--- Data supplied ---
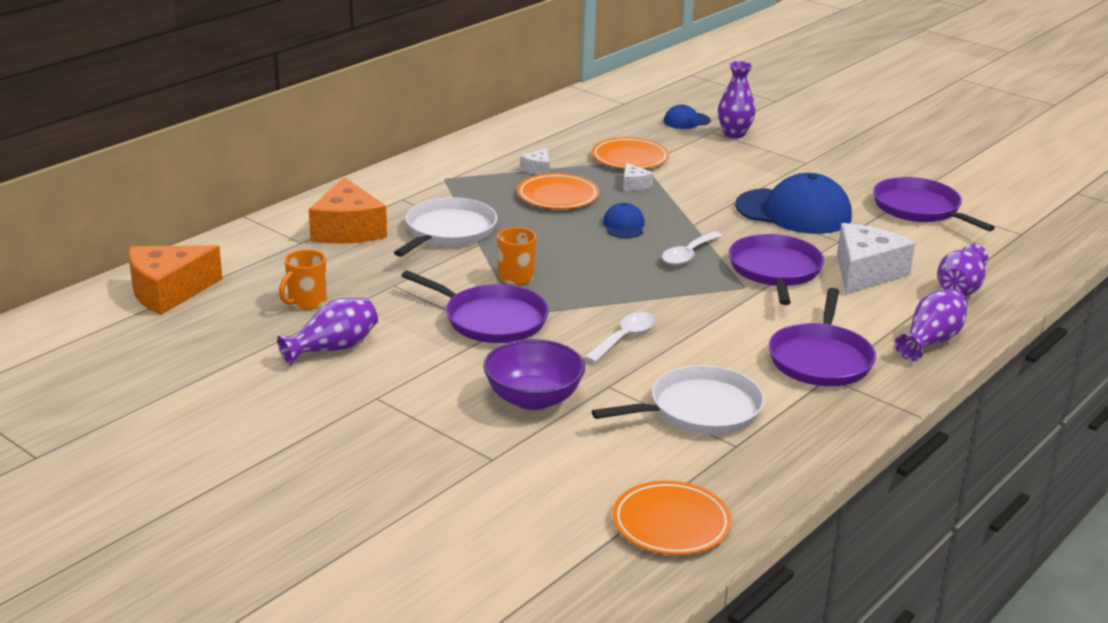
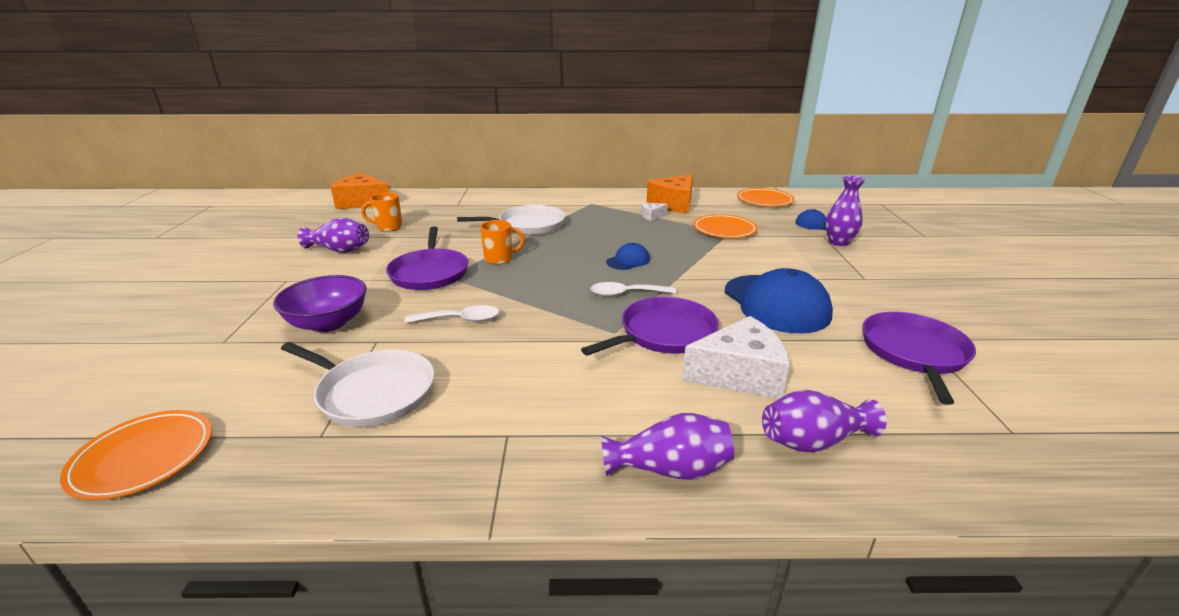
camera: 50 degrees right, 0 degrees up
(347, 230) = (488, 207): orange cheese -> orange cheese (673, 204)
(558, 196) = (628, 232): orange plate -> orange plate (764, 200)
(634, 185) = (691, 243): white cheese -> none
(821, 359) = (538, 416): purple pan -> none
---
▸ **What is required**: Starting with the line that contains "(558, 196) = (628, 232): orange", return each line through the last one of the data above, exactly as written and nothing more.

▸ **Result for this task**:
(558, 196) = (628, 232): orange plate -> orange plate (764, 200)
(634, 185) = (691, 243): white cheese -> none
(821, 359) = (538, 416): purple pan -> none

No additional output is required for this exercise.